# [How to complete this task]
Transcribe the line that contains "MATRIX pin DIN: D9 -> A5" and every line after it to the end of the records, exactly and nothing else. Skip the pictures.

[Extracted records]

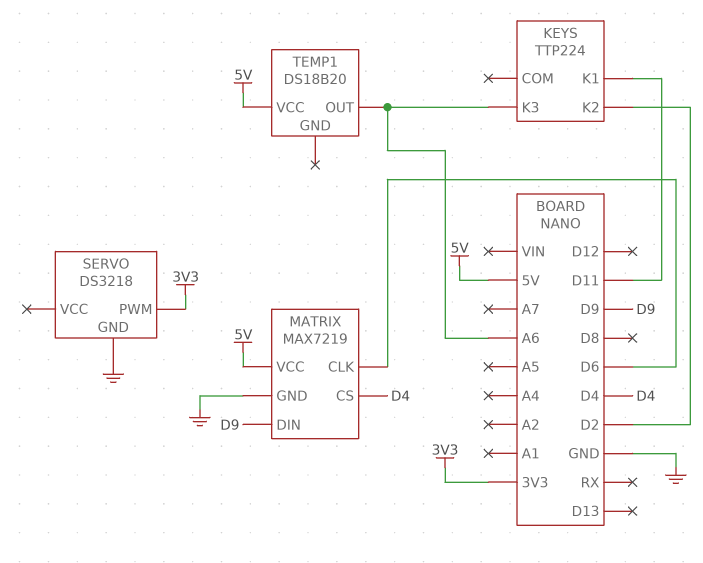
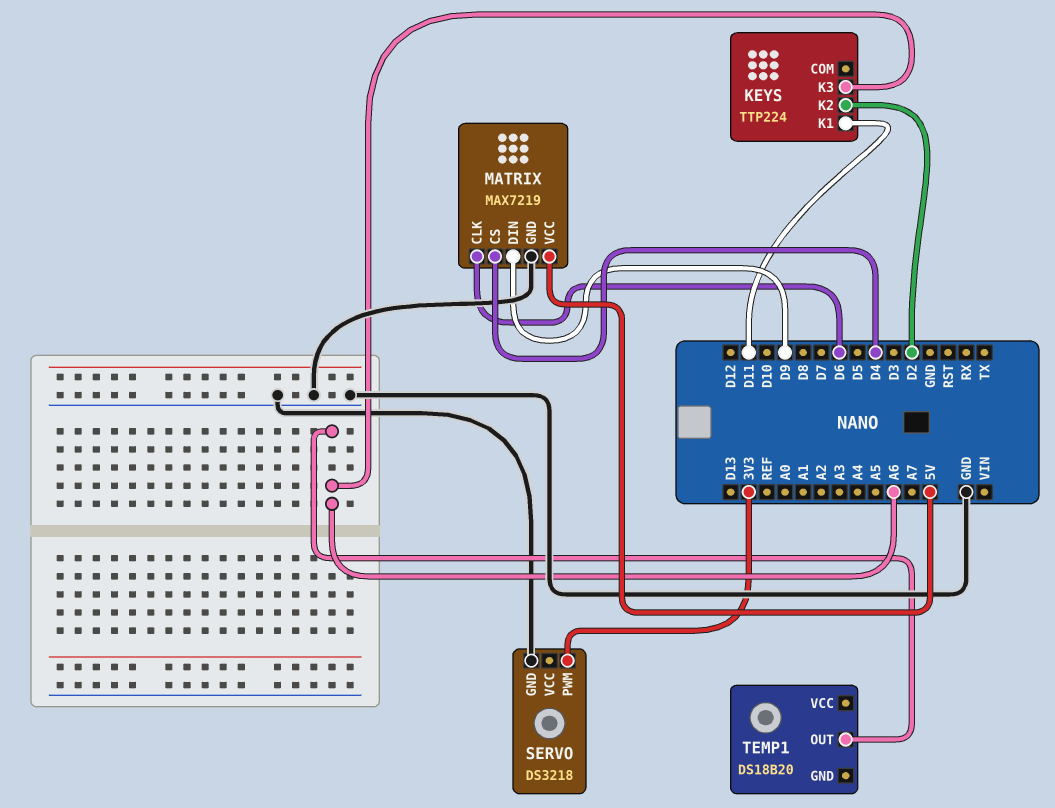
TEMP1 pin VCC: 5V -> none

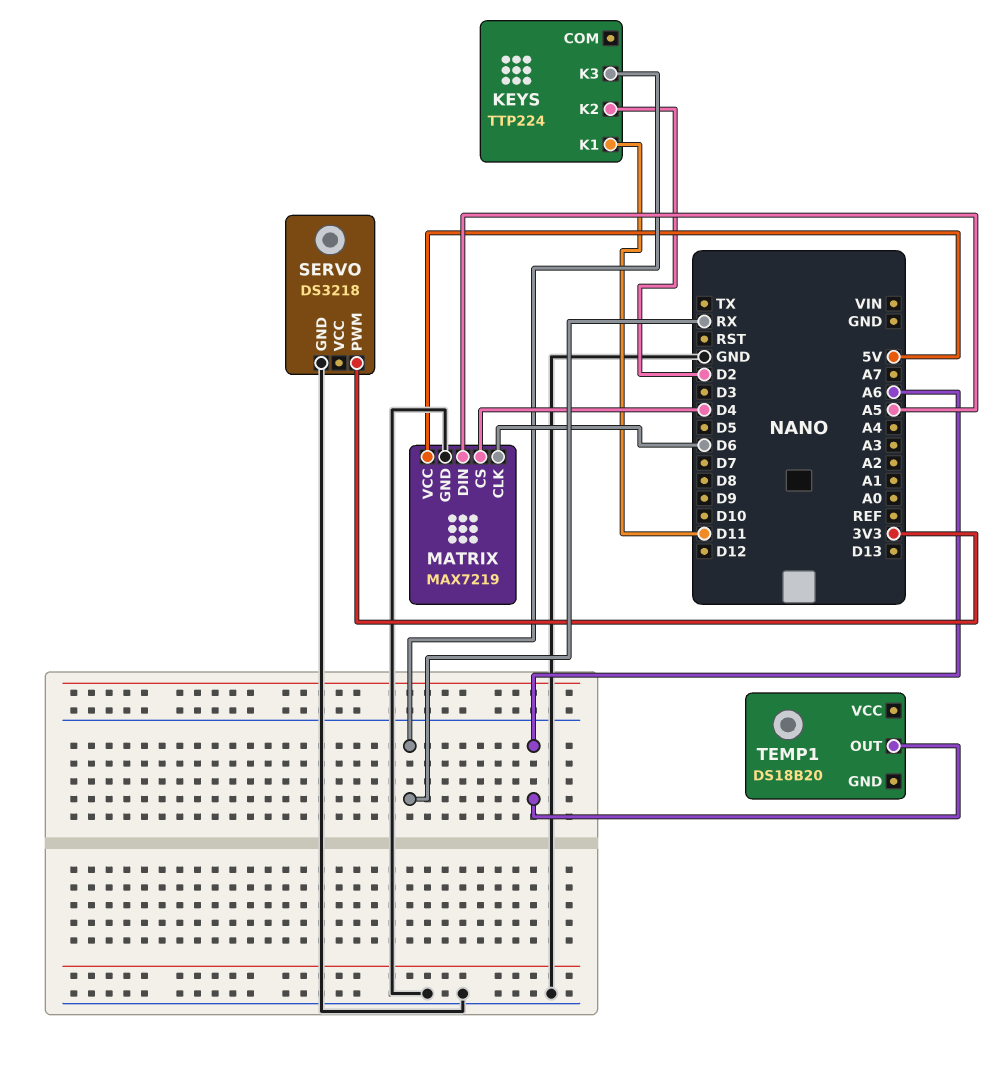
KEYS pin K3: A6 -> RX
MATRIX pin DIN: D9 -> A5

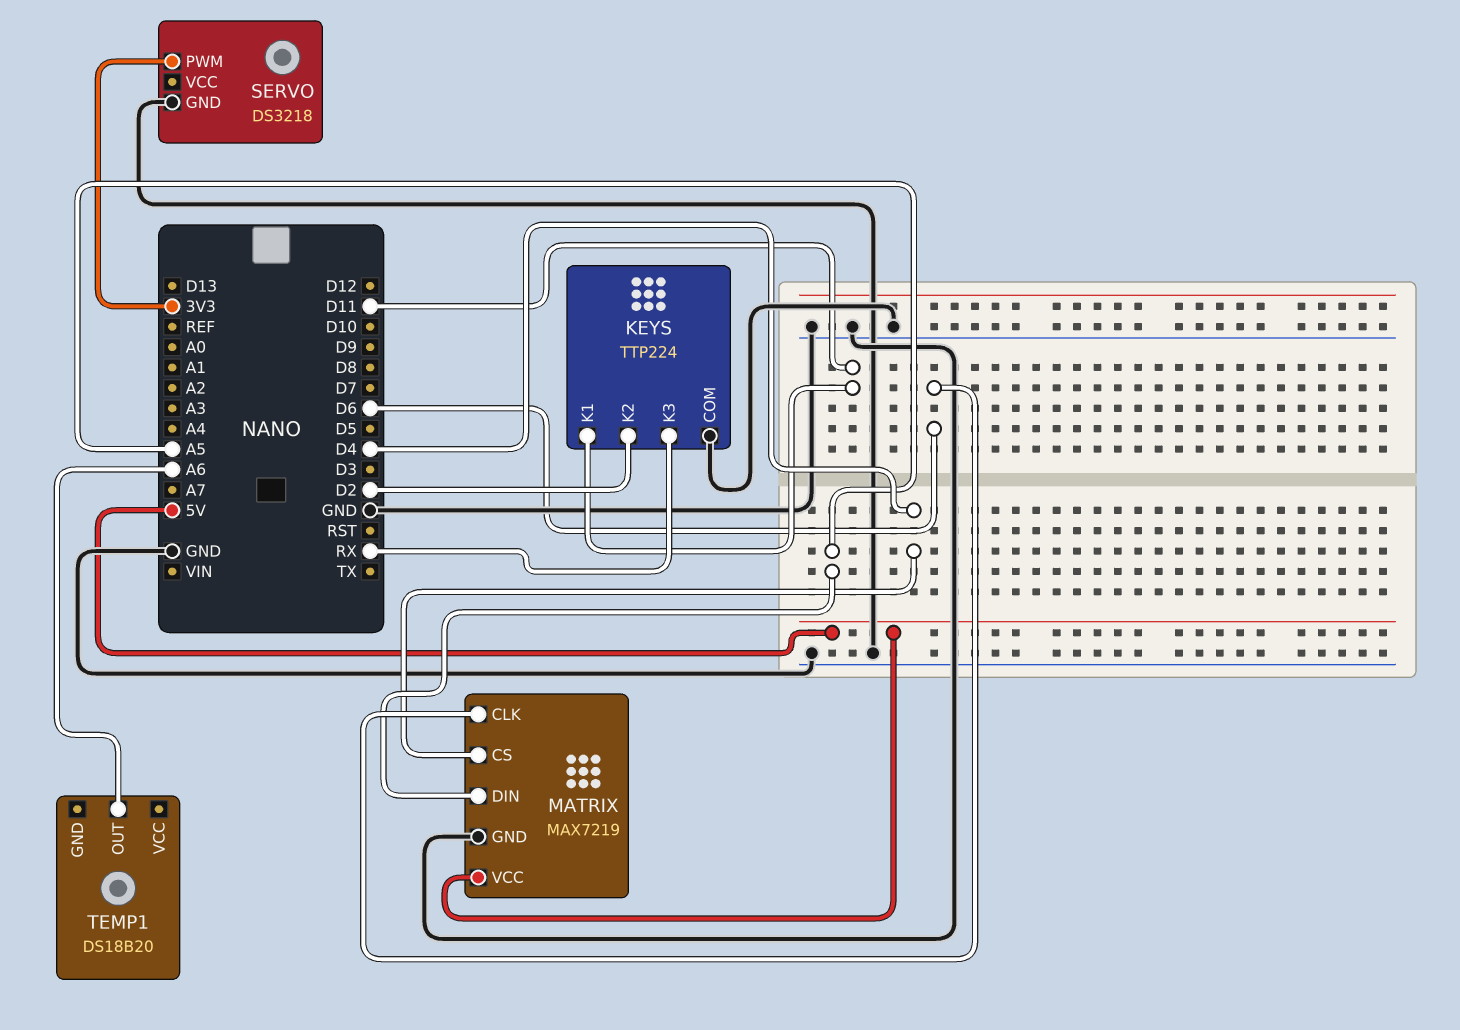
KEYS pin COM: none -> GND

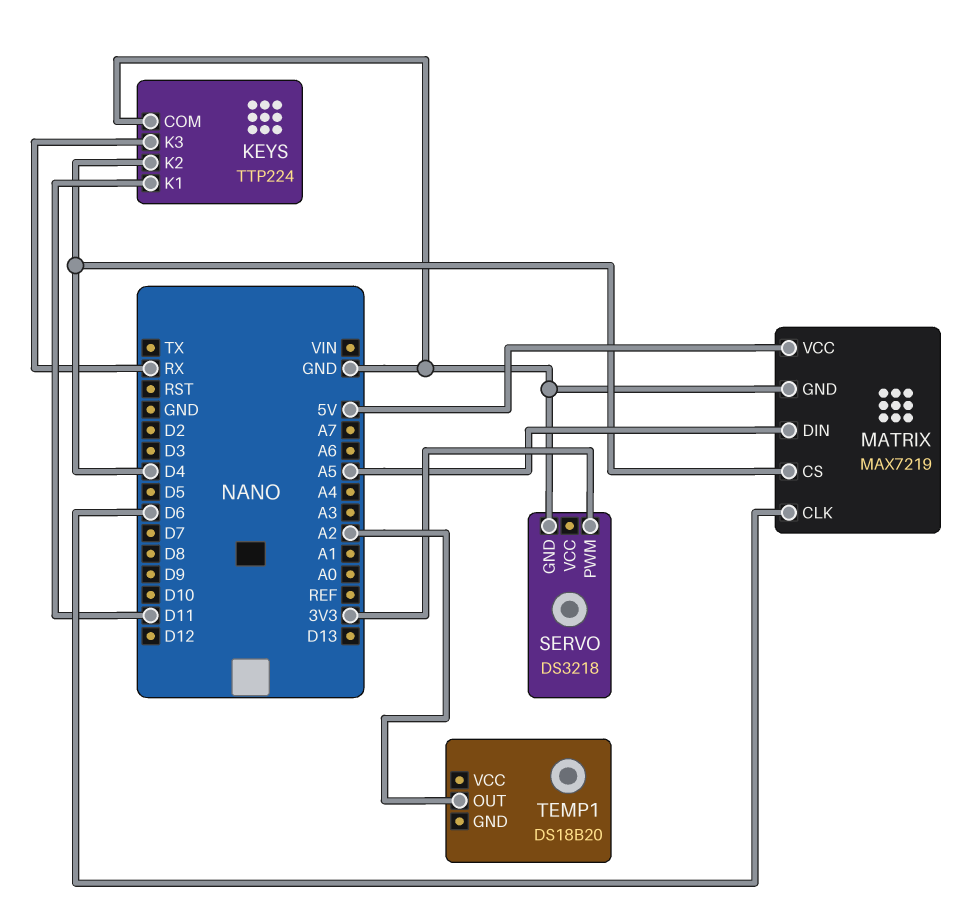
KEYS pin K2: D2 -> D4
TEMP1 pin OUT: A6 -> A2

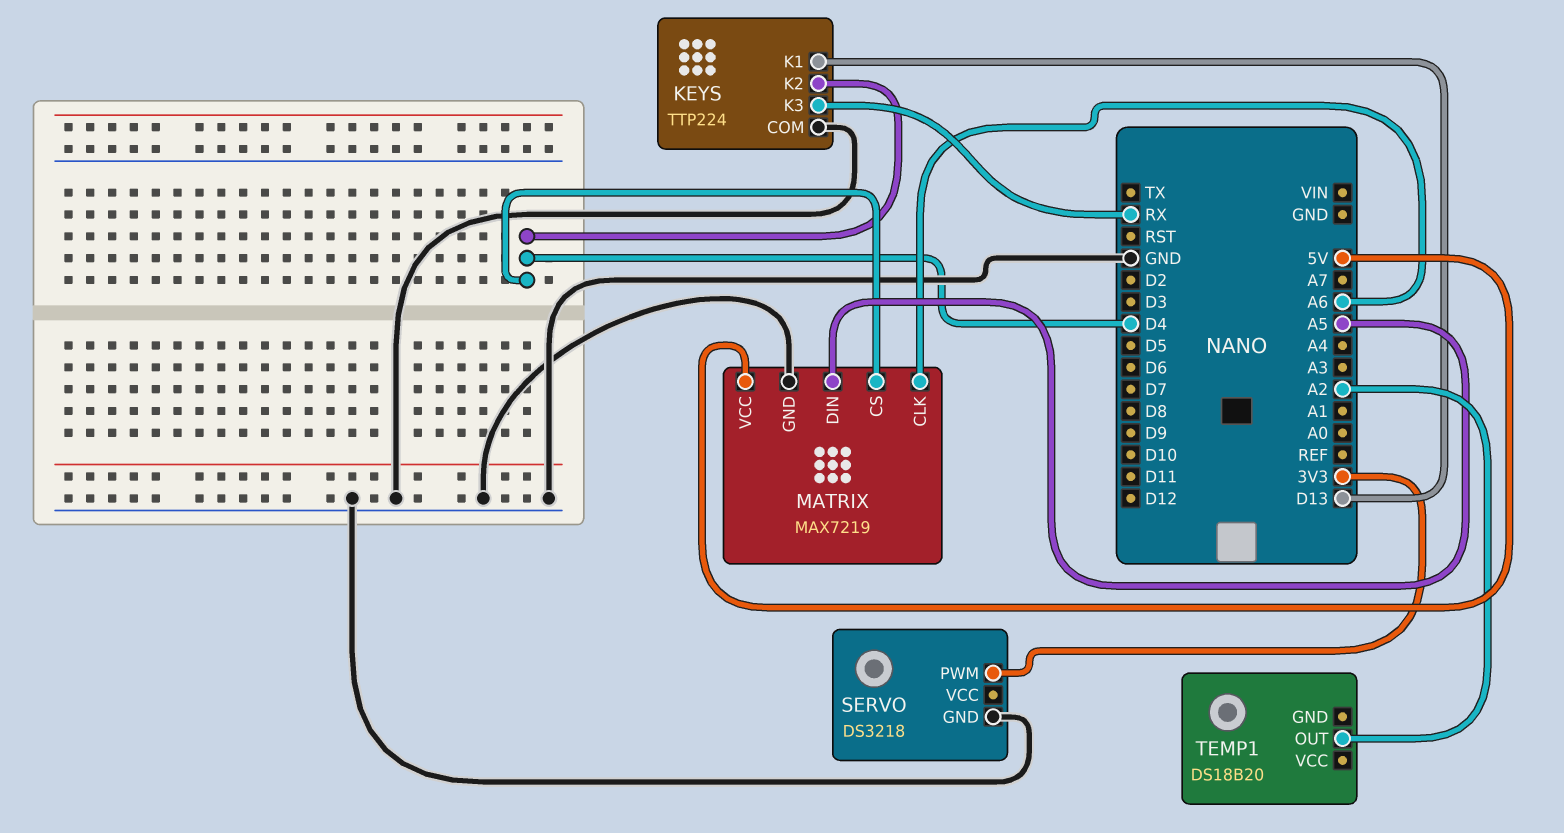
KEYS pin K1: D11 -> D13
MATRIX pin CLK: D6 -> A6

[/Extracted records]

# [Response to this exercise]
MATRIX pin DIN: D9 -> A5

KEYS pin COM: none -> GND

KEYS pin K2: D2 -> D4
TEMP1 pin OUT: A6 -> A2

KEYS pin K1: D11 -> D13
MATRIX pin CLK: D6 -> A6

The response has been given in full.